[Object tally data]
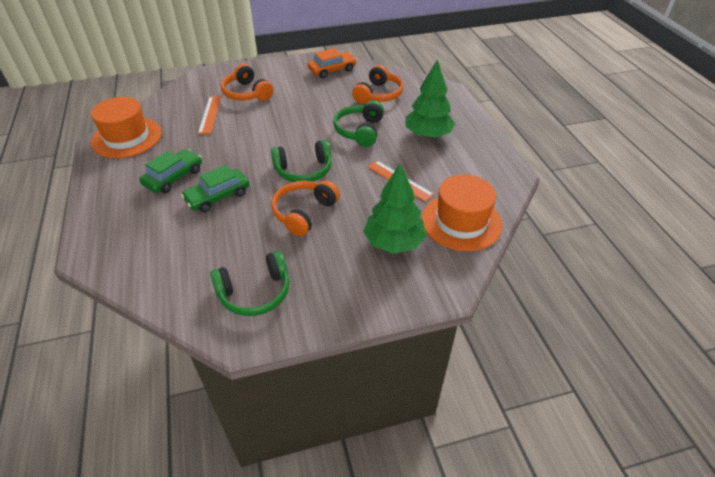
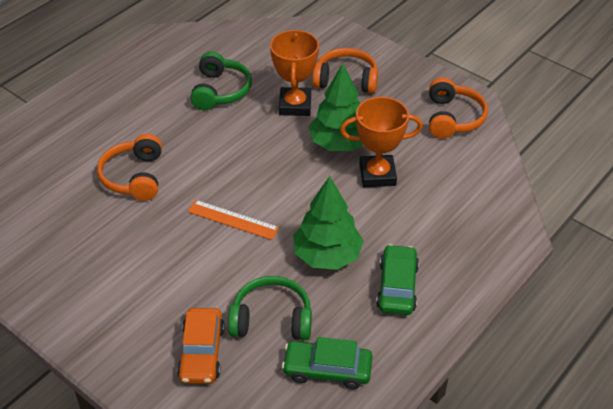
green headphones: 3 -> 2
orange hat: 2 -> 0
orange ruler: 2 -> 1
orange trophy: 0 -> 2

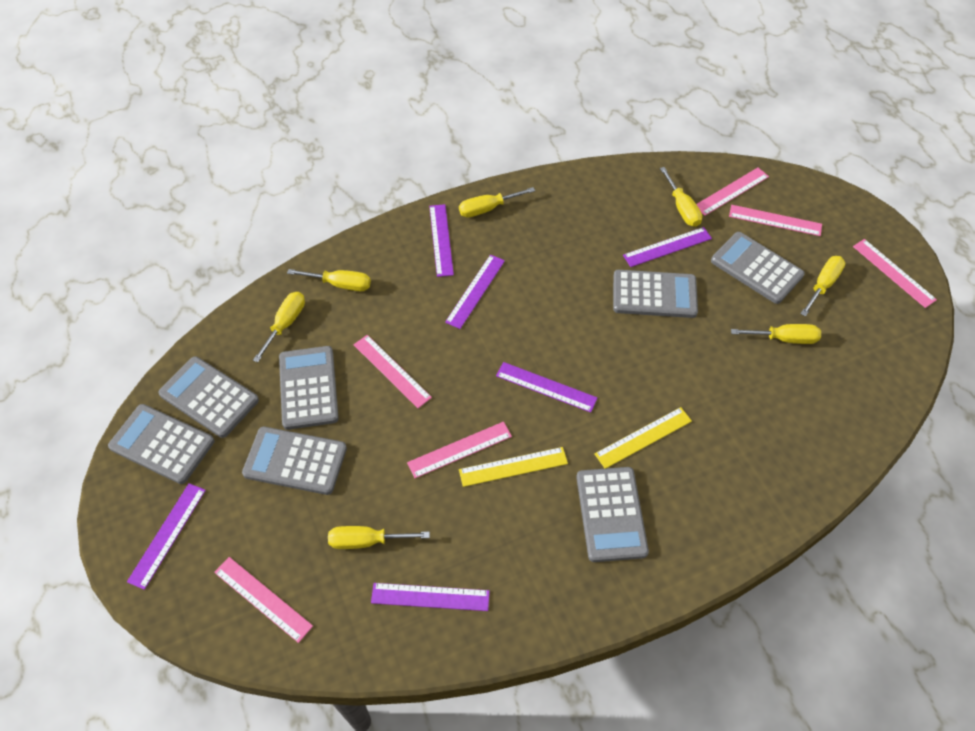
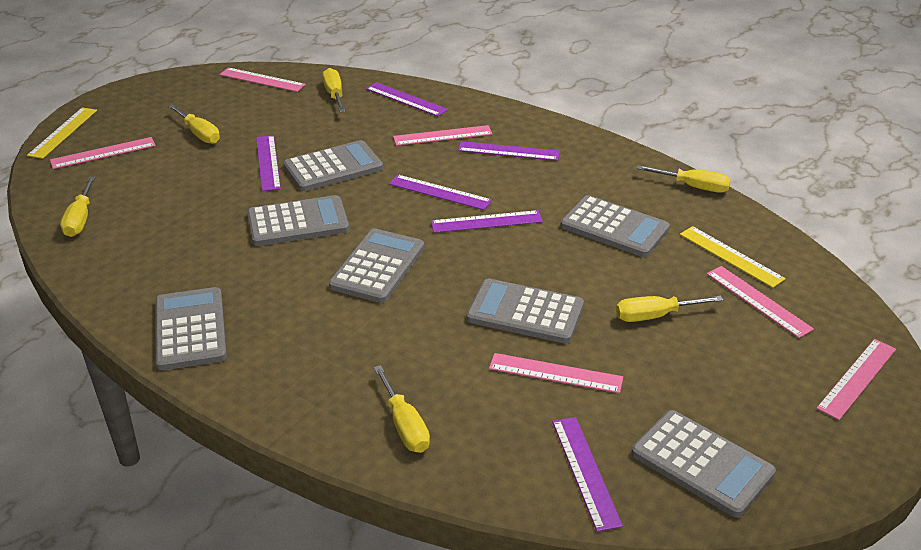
yellow screwdriver: 7 -> 6

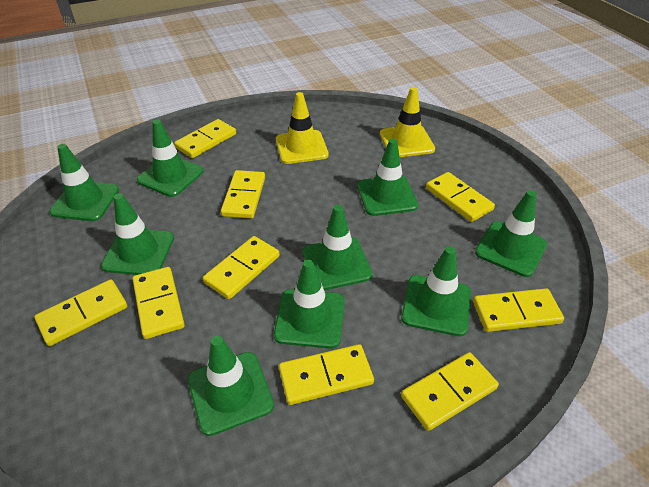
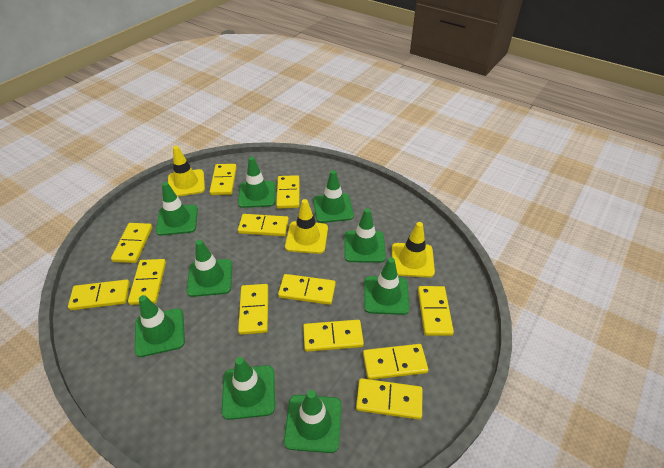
yellow domino: 9 -> 12
yellow traffic cone: 2 -> 3

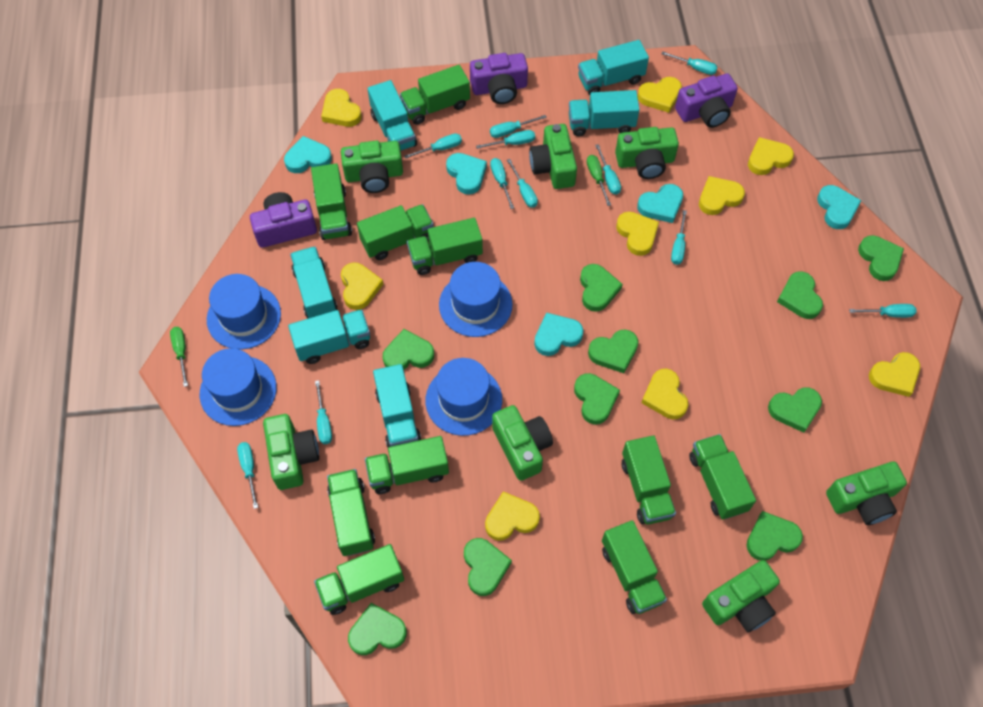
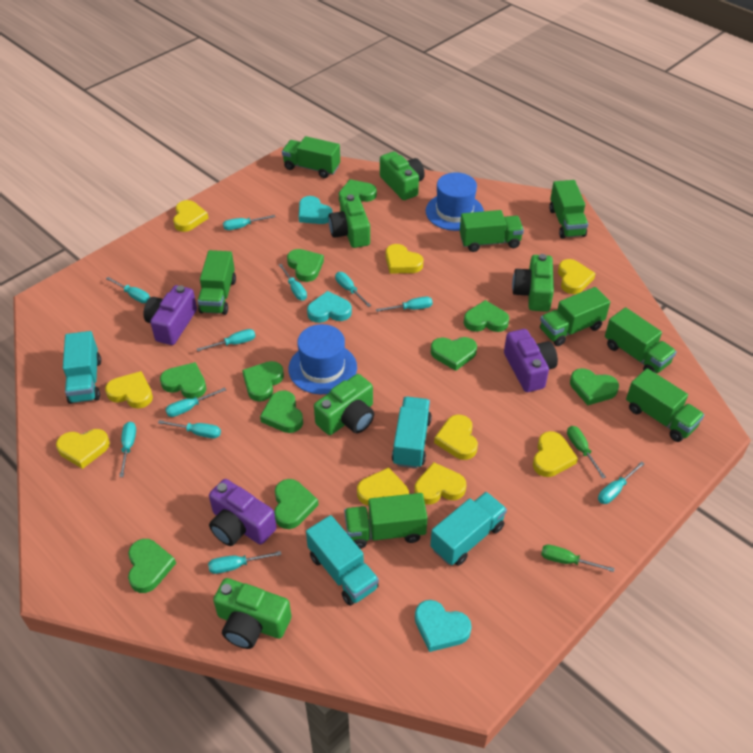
blue hat: 4 -> 2
green camera: 7 -> 5
green truck: 10 -> 8
turquoise heart: 5 -> 3
turquoise truck: 6 -> 4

◆ **Work task**
Every entry above, pictures excluded, needs to be duplicated exactly.

◆ **Your response**
green headphones: 3 -> 2
orange hat: 2 -> 0
orange ruler: 2 -> 1
orange trophy: 0 -> 2

yellow screwdriver: 7 -> 6

yellow domino: 9 -> 12
yellow traffic cone: 2 -> 3

blue hat: 4 -> 2
green camera: 7 -> 5
green truck: 10 -> 8
turquoise heart: 5 -> 3
turquoise truck: 6 -> 4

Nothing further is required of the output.